### EXERCISE
The lines from the one holding "(553, 704) = (756, 383): brown" to the end of the records below, exactly as written, are the only thing to return.

.....

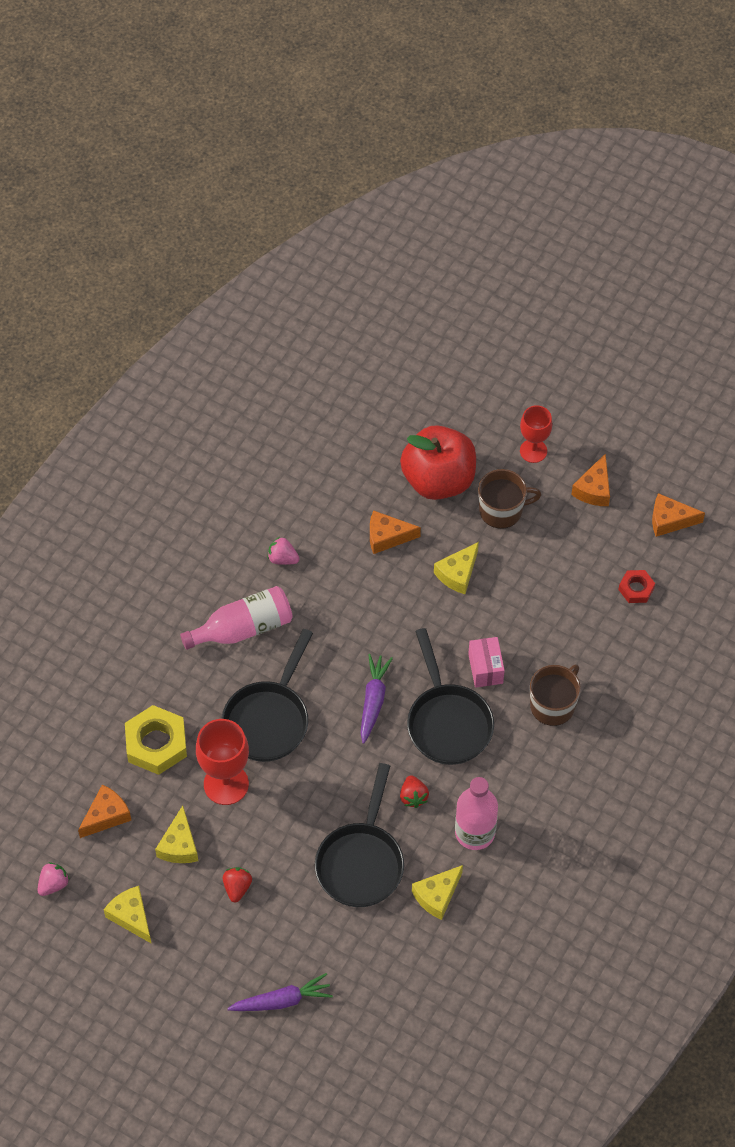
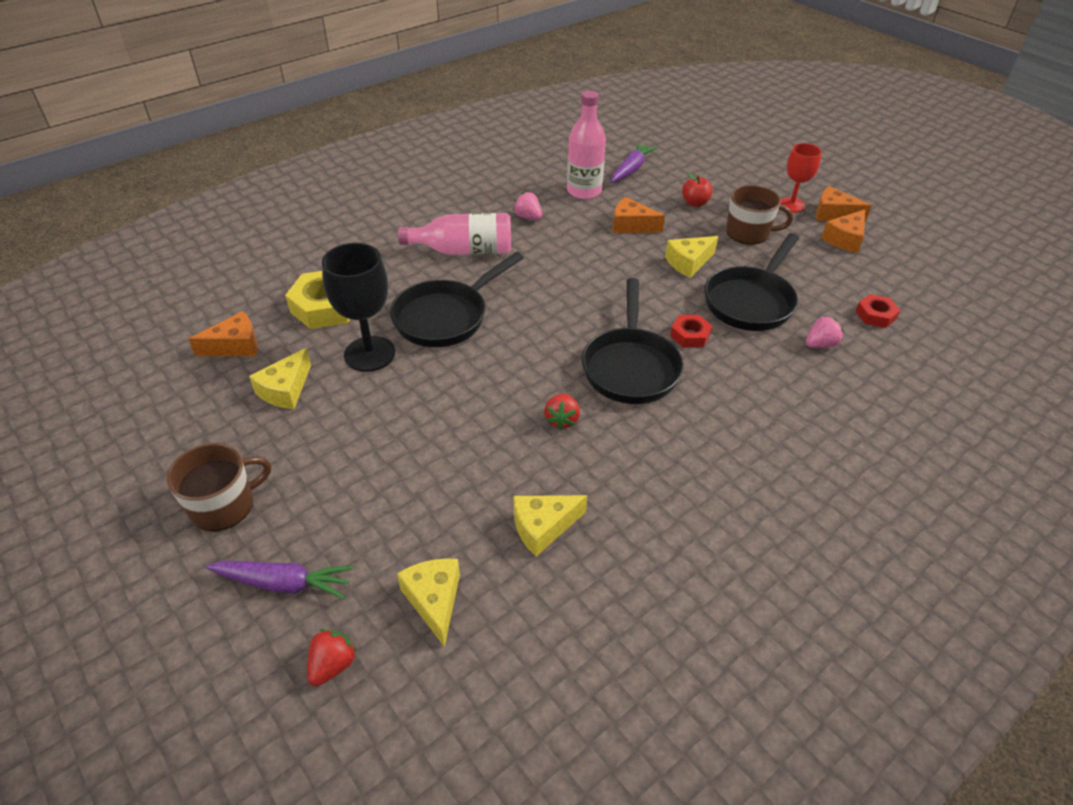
camera: 20 degrees right, 15 degrees down
(53, 884) = (136, 385): pink strawberry -> pink strawberry (820, 345)
(131, 916) = (185, 437): yellow cheese -> yellow cheese (434, 600)
(226, 784) = (369, 354): red goblet -> black goblet
(237, 887) = (316, 446): red strawberry -> red strawberry (332, 665)
(361, 862) = (470, 463): black pan -> black pan (751, 301)
(373, 701) = (559, 330): purple carrot -> purple carrot (631, 169)
(438, 480) = (695, 203): red apple -> red apple, size x0.41
(475, 832) = (619, 475): pink bottle -> pink bottle (584, 191)
(485, 668) = (690, 335): pink box -> red nut
(553, 704) = (756, 383): brown mug -> brown mug (224, 505)
(670, 520) = (922, 276): orange cheese -> orange cheese (833, 214)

.....

### RESULT OF THIS TASK
(553, 704) = (756, 383): brown mug -> brown mug (224, 505)
(670, 520) = (922, 276): orange cheese -> orange cheese (833, 214)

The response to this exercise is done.